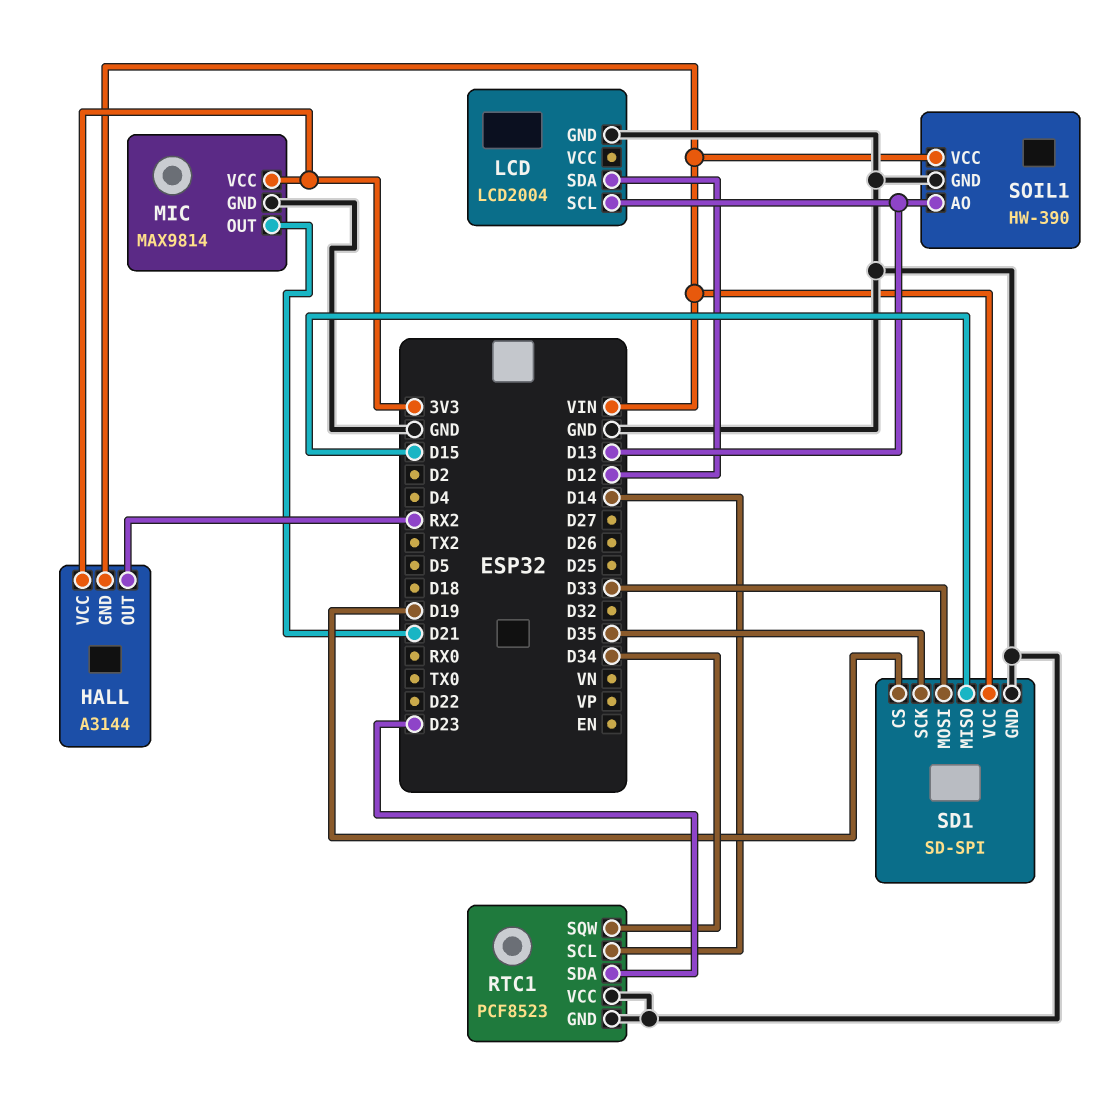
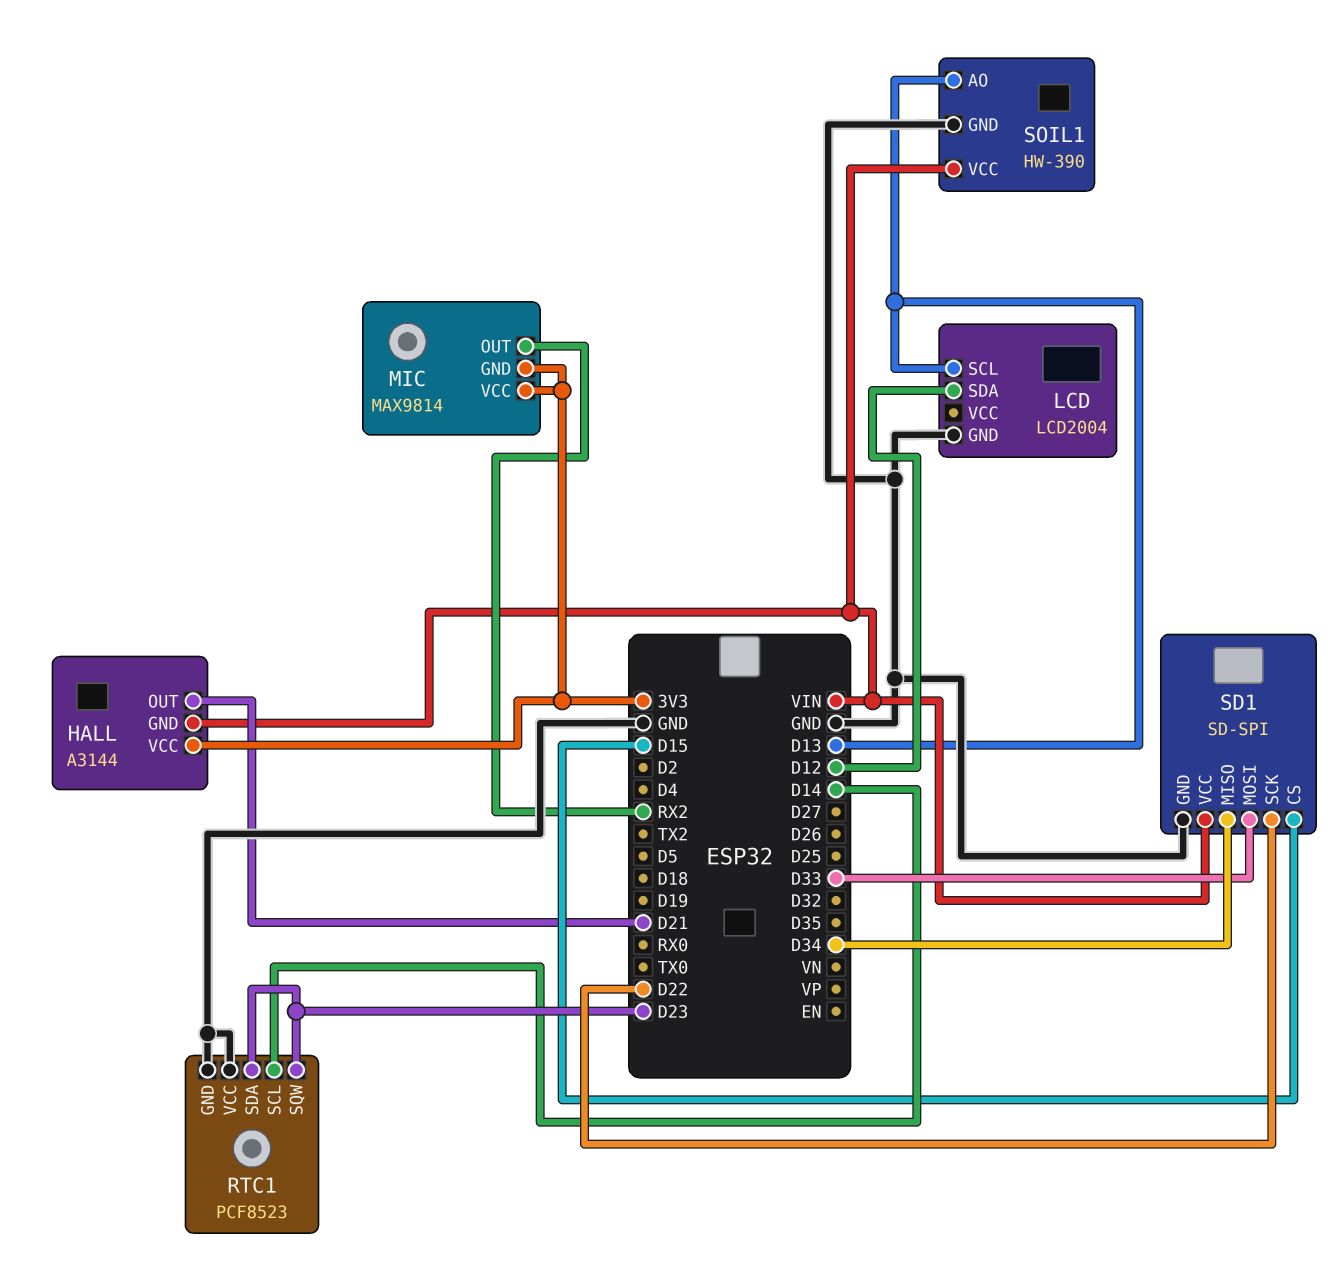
HALL pin OUT: RX2 -> D21
MIC pin GND: GND -> 3V3
MIC pin OUT: D21 -> RX2
RTC1 pin SQW: D34 -> D23
SD1 pin CS: D19 -> D15
SD1 pin MISO: D15 -> D34
SD1 pin SCK: D35 -> D22

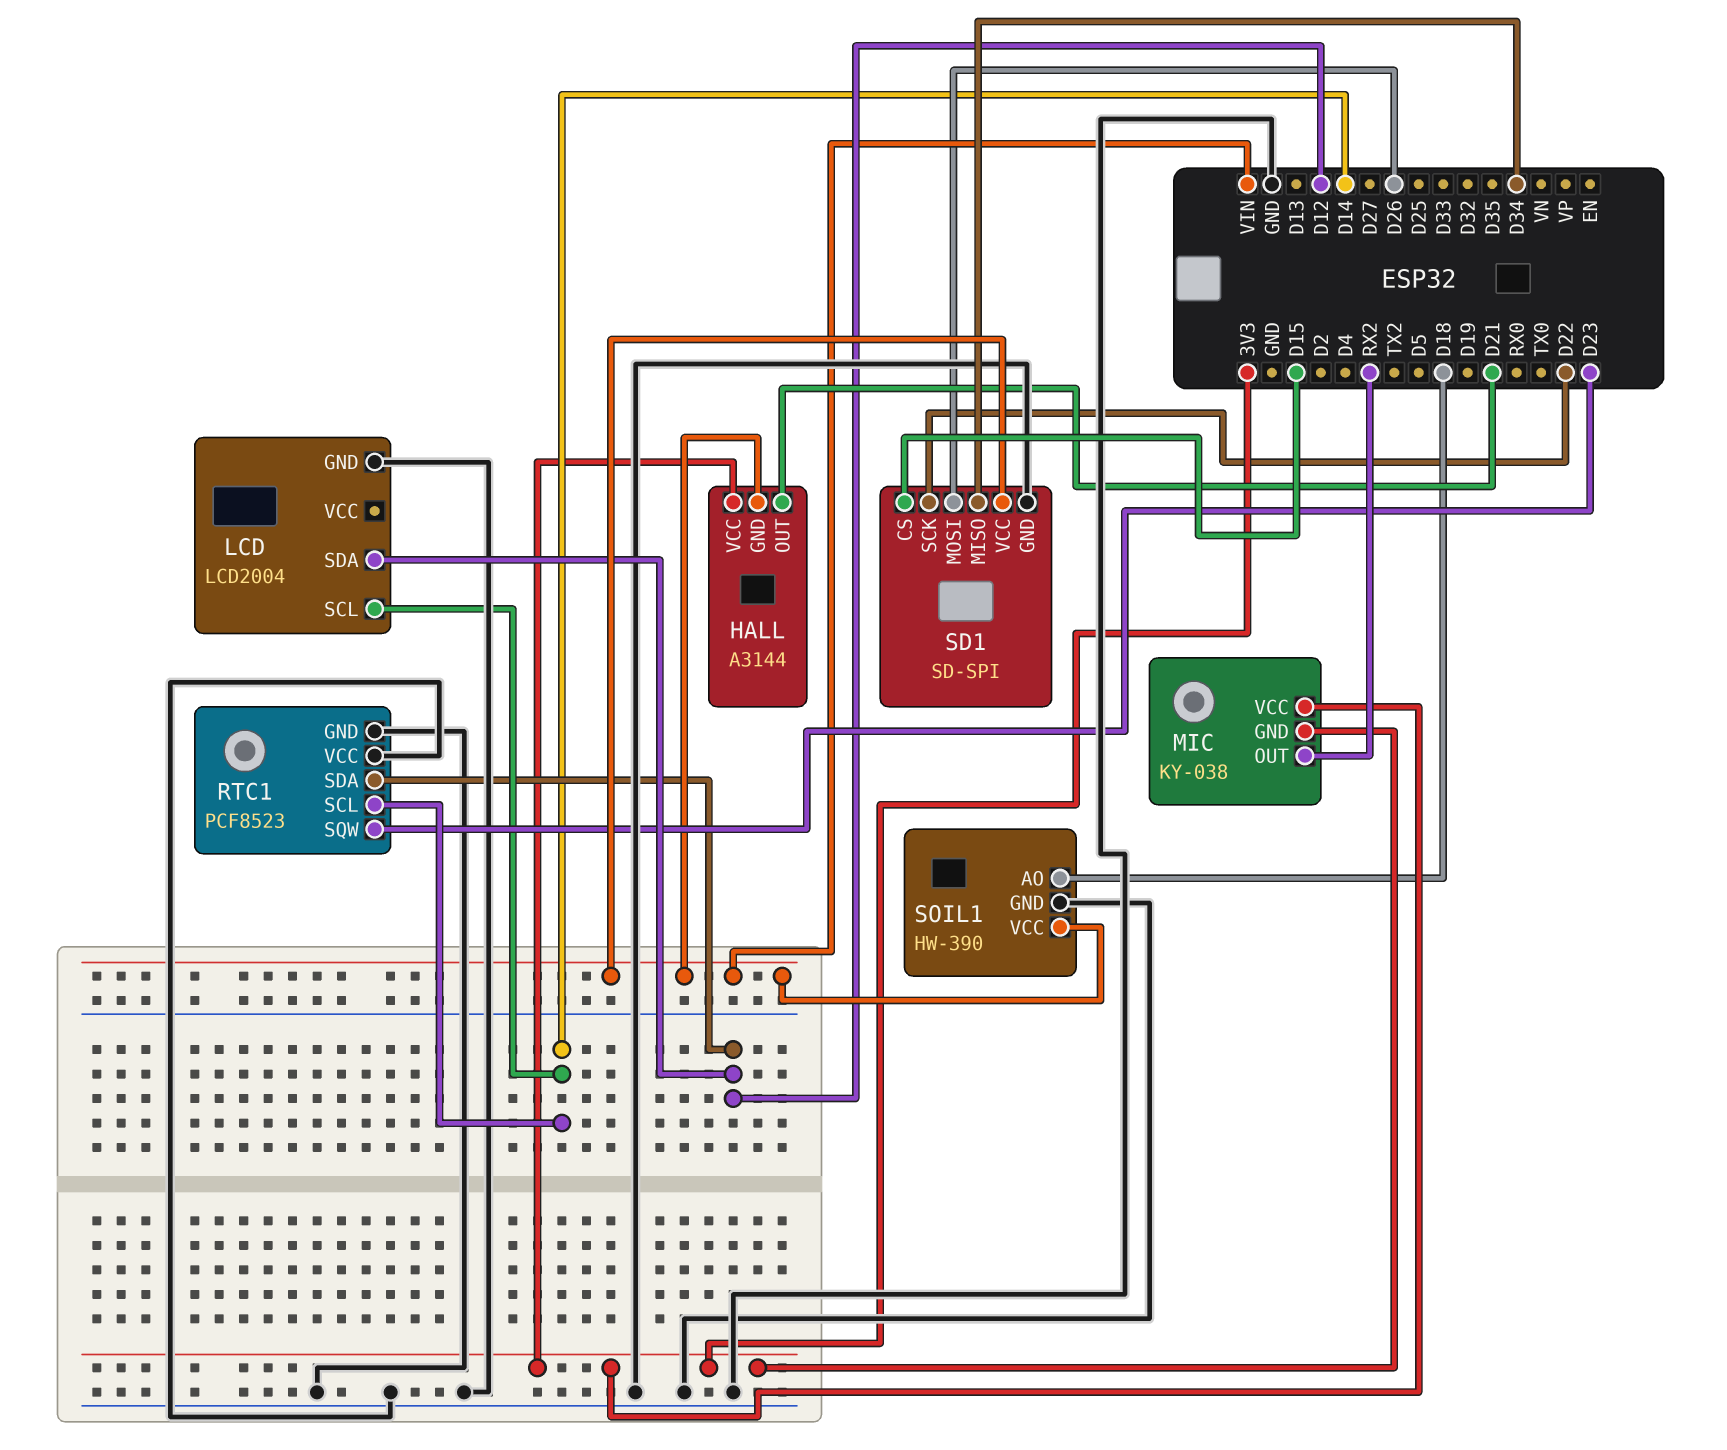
LCD pin SCL: D13 -> D14
MIC: MAX9814 -> KY-038
RTC1 pin SDA: D23 -> D12
SD1 pin MOSI: D33 -> D26
SOIL1 pin AO: D13 -> D18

━━━━━━━━━━

DIRECTIONS FOR THIS TASK
The whole of the data needs to be copied word for word, though not its pictures.

EXPECTED ANSWER
HALL pin OUT: RX2 -> D21
MIC pin GND: GND -> 3V3
MIC pin OUT: D21 -> RX2
RTC1 pin SQW: D34 -> D23
SD1 pin CS: D19 -> D15
SD1 pin MISO: D15 -> D34
SD1 pin SCK: D35 -> D22

LCD pin SCL: D13 -> D14
MIC: MAX9814 -> KY-038
RTC1 pin SDA: D23 -> D12
SD1 pin MOSI: D33 -> D26
SOIL1 pin AO: D13 -> D18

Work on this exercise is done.